_Input for this task_

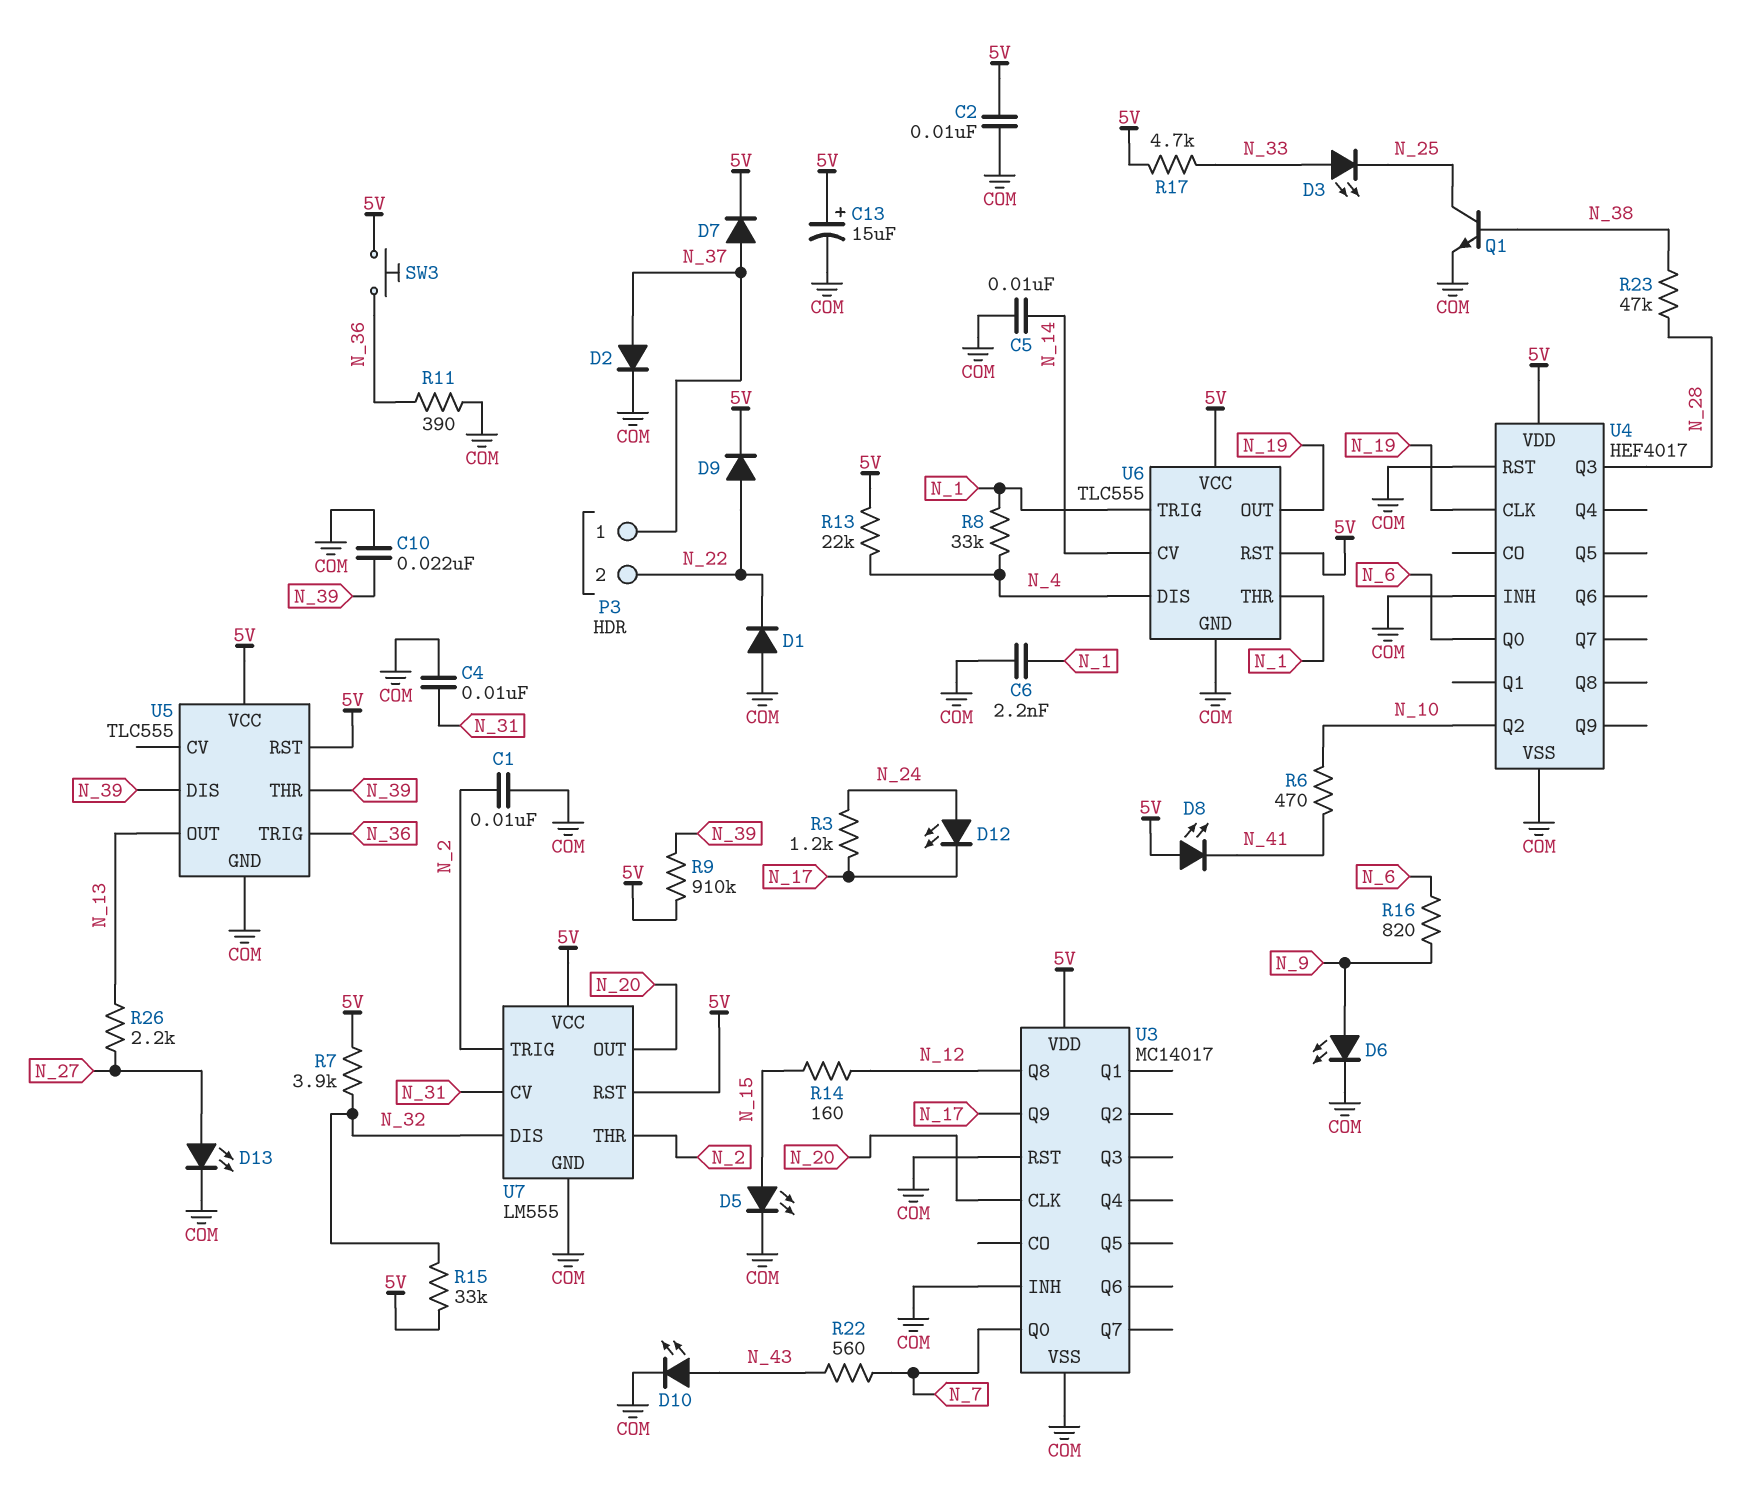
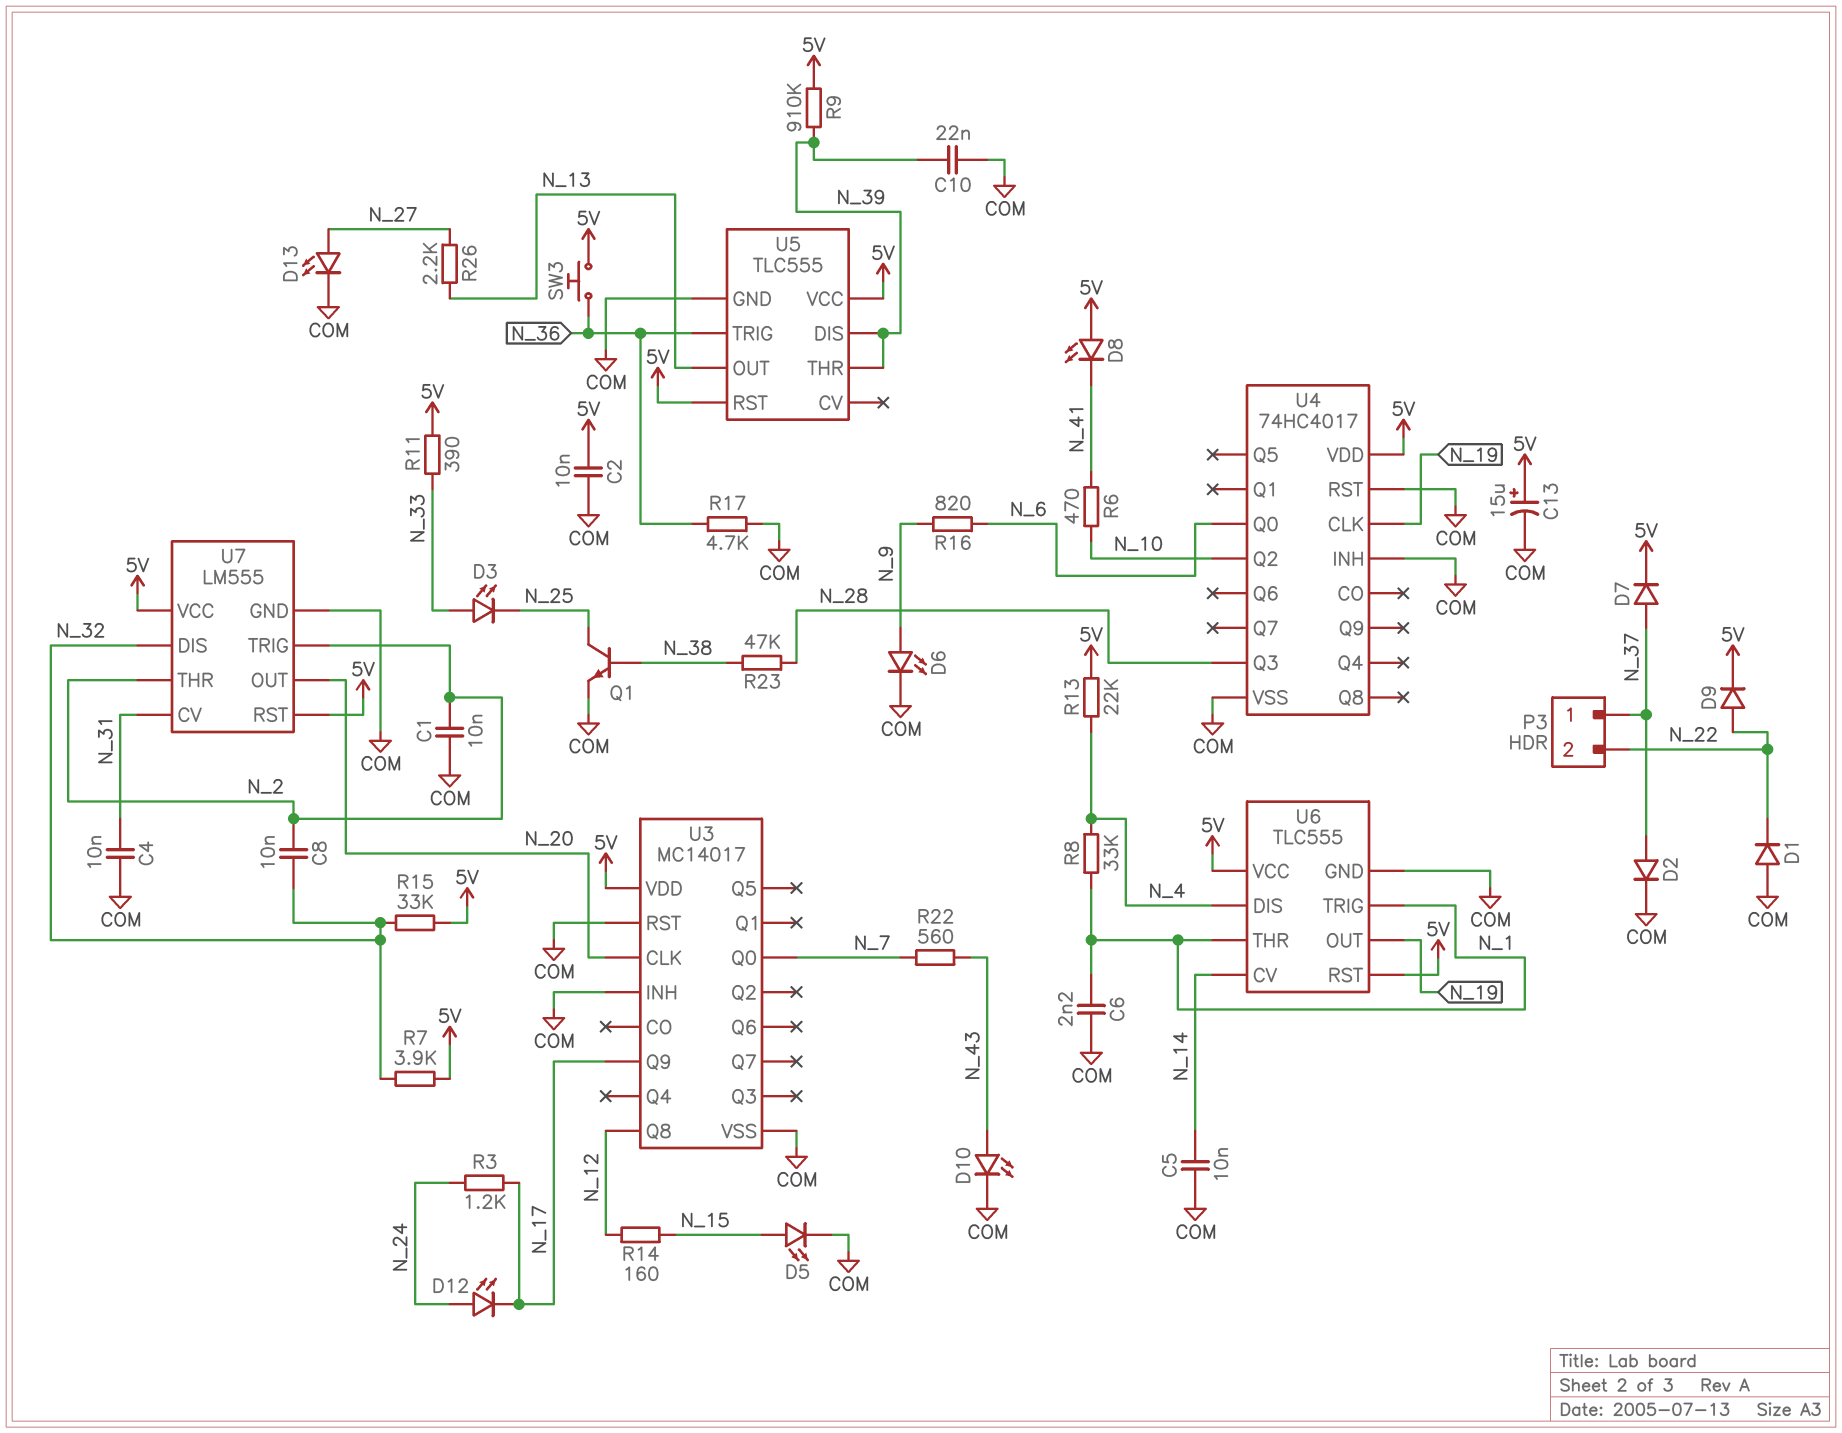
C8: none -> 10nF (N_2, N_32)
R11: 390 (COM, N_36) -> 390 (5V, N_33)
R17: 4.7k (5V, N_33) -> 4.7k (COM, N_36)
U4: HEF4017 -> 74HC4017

--

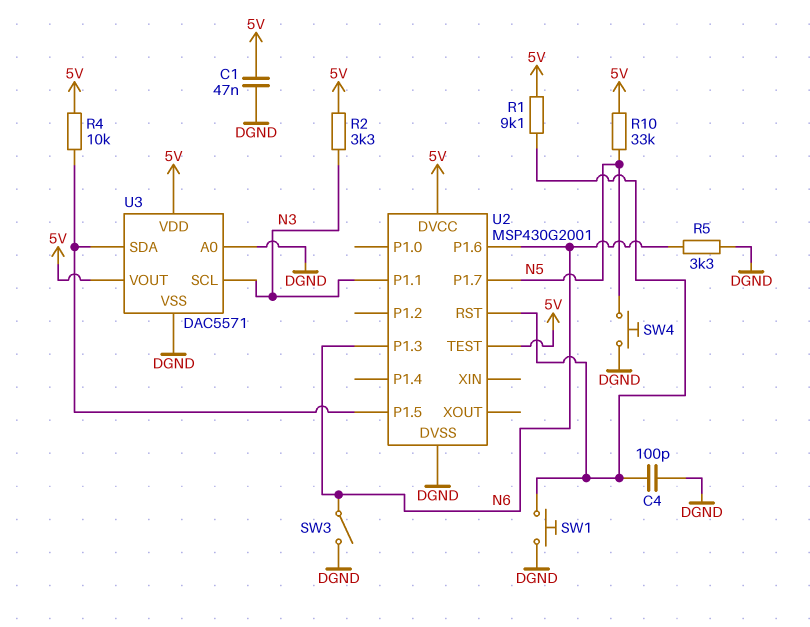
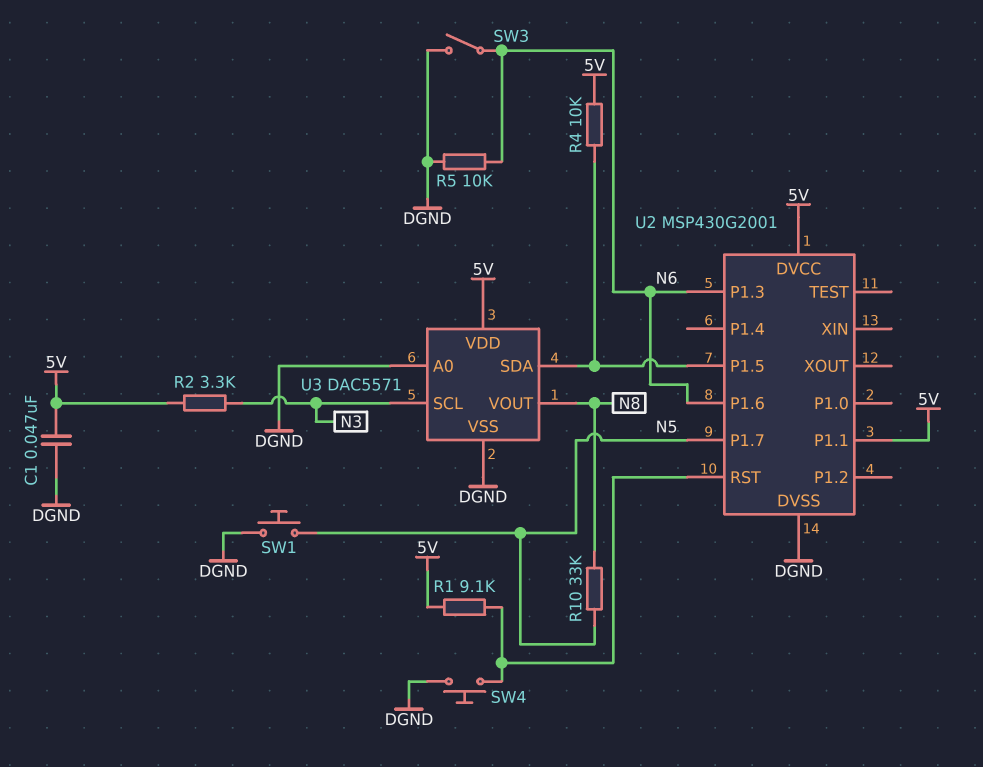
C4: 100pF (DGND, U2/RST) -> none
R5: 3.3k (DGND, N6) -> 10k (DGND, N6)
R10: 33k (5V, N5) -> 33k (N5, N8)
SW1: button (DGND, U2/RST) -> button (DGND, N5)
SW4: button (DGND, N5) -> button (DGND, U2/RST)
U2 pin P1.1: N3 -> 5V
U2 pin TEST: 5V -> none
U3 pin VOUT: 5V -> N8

_Task_
Copy the records above exactly, beginning at the line that contains "R11: 390 (COM, N_36) -> 390 (5V, N_33)" and stopping after the line that contains "U4: HEF4017 -> 74HC4017".

_Solution_
R11: 390 (COM, N_36) -> 390 (5V, N_33)
R17: 4.7k (5V, N_33) -> 4.7k (COM, N_36)
U4: HEF4017 -> 74HC4017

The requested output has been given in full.